What is needed: Give the listing again character for character, but drop the images.
▼
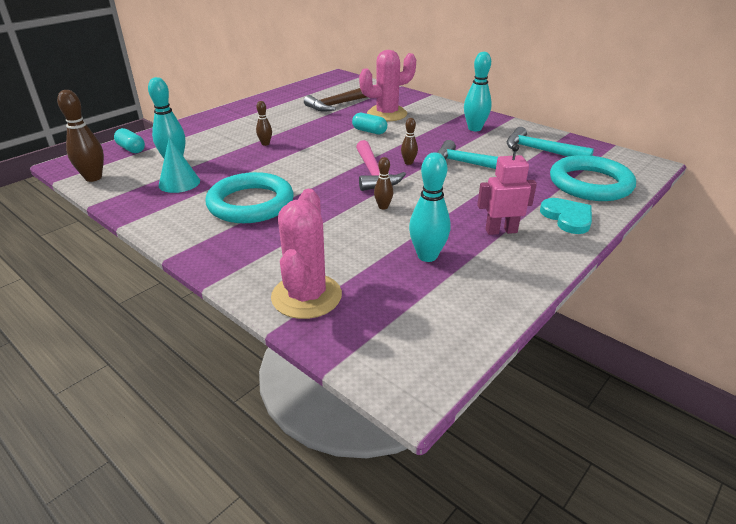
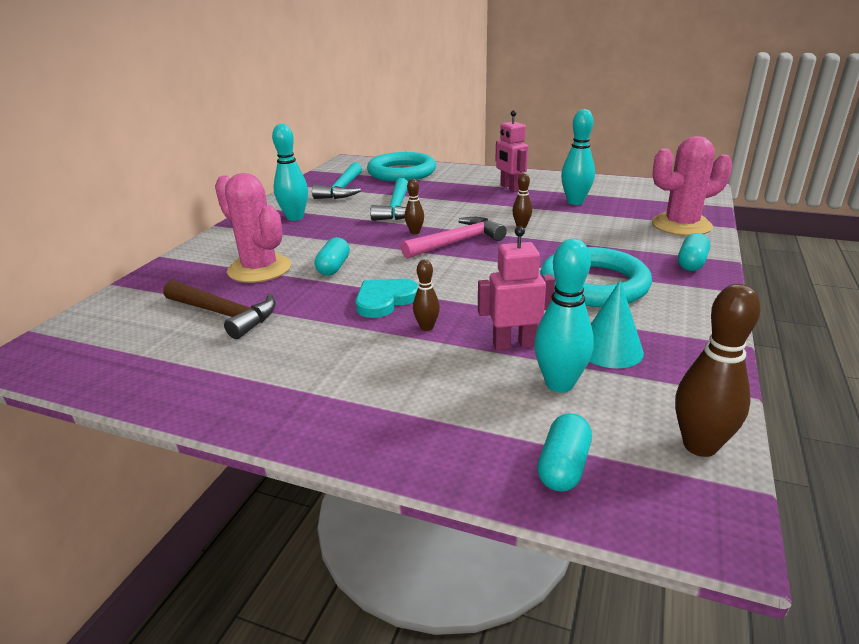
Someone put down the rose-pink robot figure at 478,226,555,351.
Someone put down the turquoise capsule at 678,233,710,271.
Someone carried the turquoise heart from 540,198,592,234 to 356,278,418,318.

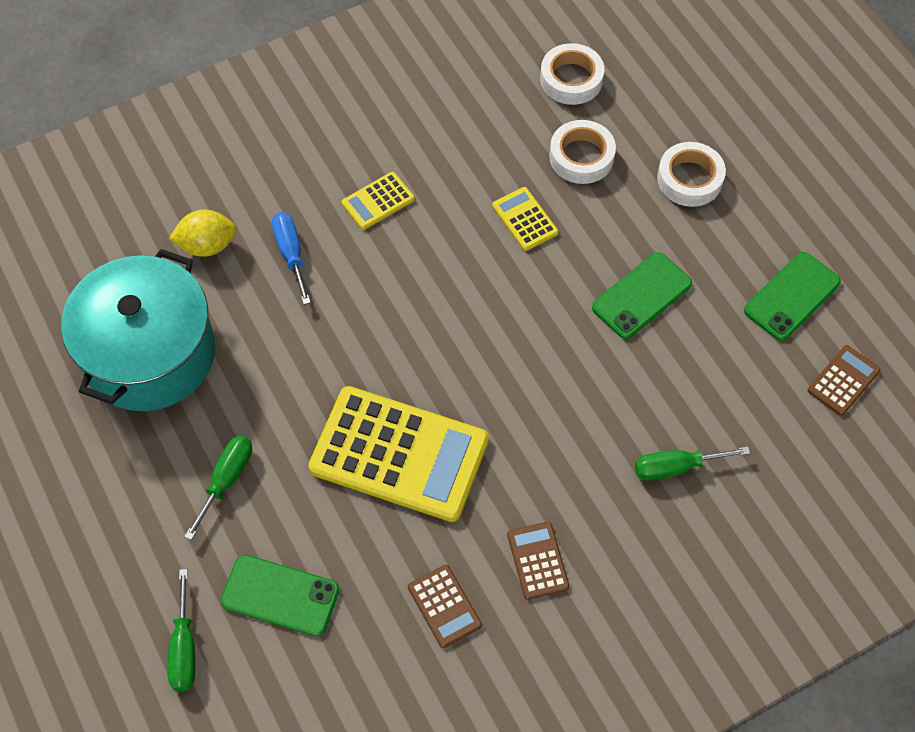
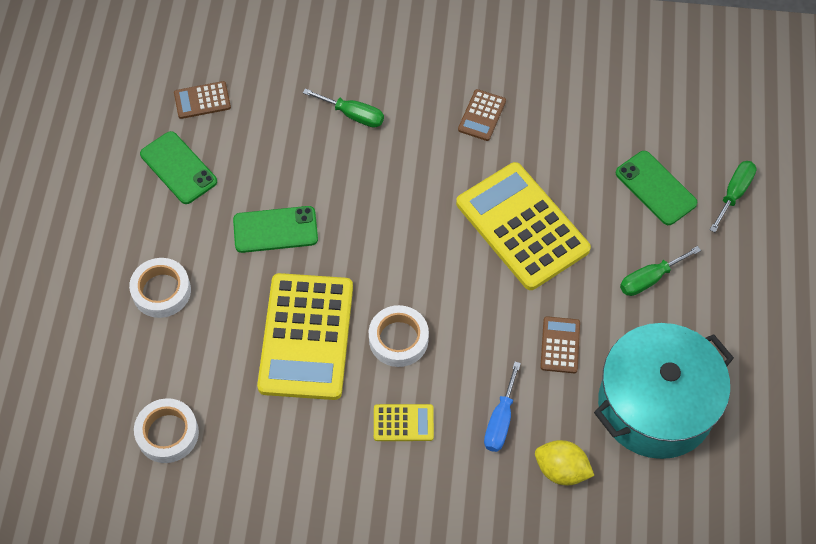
Someone carried the russet adding machine from 408,565,482,648 to 540,316,580,373.
Someone carried the snow-white sticky tape from 549,120,616,184 to 369,305,429,367.
Someone rotated the green smartphone at 744,252,841,341 by 60 degrees clockwise.
Someone scaled the golden adding machine at 492,187,558,251 by 2.26.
▲
Completed task:
Someone put down the rose-pink robot figure at 478,226,555,351.
Someone put down the turquoise capsule at 678,233,710,271.
Someone carried the turquoise heart from 540,198,592,234 to 356,278,418,318.

Someone carried the russet adding machine from 408,565,482,648 to 540,316,580,373.
Someone carried the snow-white sticky tape from 549,120,616,184 to 369,305,429,367.
Someone rotated the green smartphone at 744,252,841,341 by 60 degrees clockwise.
Someone scaled the golden adding machine at 492,187,558,251 by 2.26.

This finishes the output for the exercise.